Say how many lines in the entries below have the word "turned" in them, giving only the number.
== EXTRACTED RECORDS ==
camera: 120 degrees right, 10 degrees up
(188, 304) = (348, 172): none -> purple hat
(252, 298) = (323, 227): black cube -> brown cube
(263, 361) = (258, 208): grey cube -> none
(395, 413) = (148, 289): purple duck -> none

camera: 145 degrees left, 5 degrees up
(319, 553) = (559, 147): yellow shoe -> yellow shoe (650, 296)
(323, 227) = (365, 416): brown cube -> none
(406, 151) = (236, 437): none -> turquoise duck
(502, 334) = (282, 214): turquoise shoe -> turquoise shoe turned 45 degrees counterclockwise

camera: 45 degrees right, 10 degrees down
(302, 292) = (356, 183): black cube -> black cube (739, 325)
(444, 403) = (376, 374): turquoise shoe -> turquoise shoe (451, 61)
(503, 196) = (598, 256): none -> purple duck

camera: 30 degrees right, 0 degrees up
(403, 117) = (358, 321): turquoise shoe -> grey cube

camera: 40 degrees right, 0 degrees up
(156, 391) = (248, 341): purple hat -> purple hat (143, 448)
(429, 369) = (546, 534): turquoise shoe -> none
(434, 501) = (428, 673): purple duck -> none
===
== EXTRACTED RECORDS ==
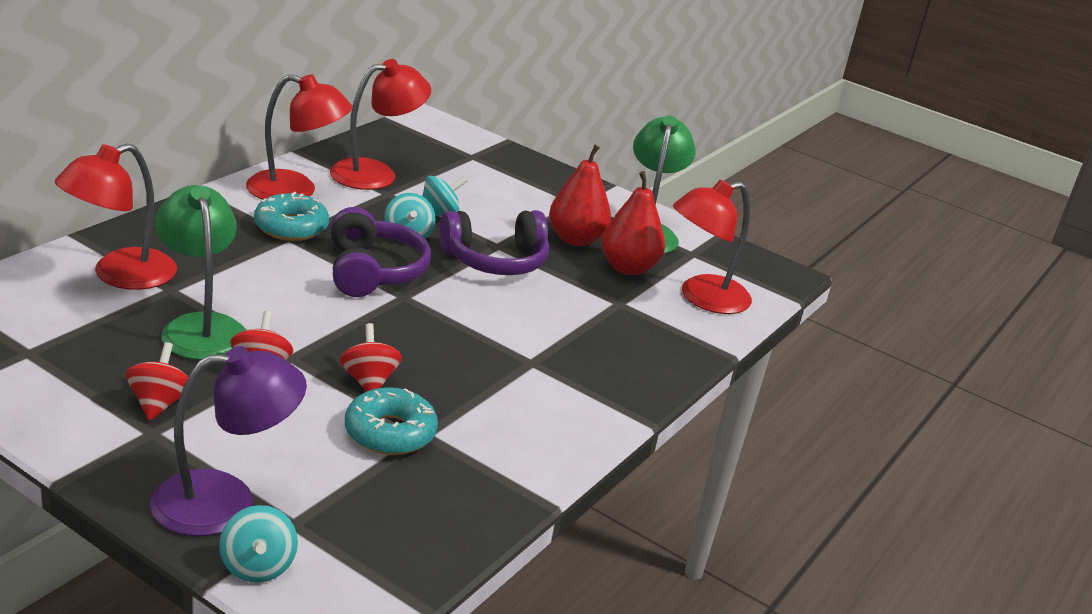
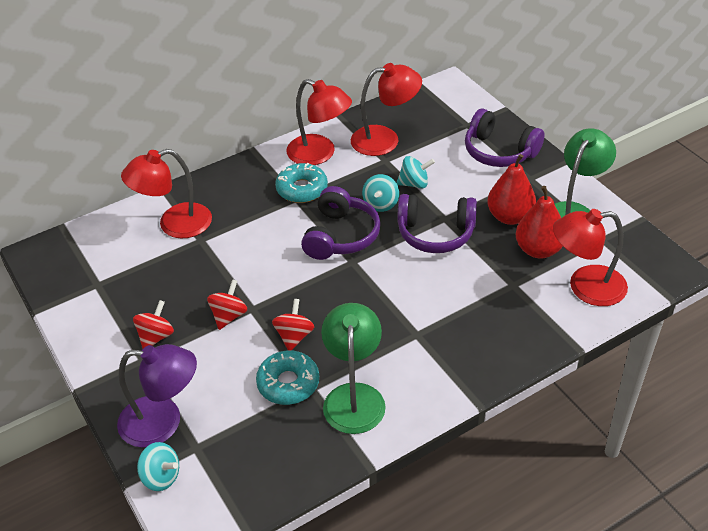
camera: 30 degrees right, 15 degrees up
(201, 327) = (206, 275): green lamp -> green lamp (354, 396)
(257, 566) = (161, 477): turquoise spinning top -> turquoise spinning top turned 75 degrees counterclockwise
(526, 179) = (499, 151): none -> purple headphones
===
SOLUTION FOR THIS TASK: 2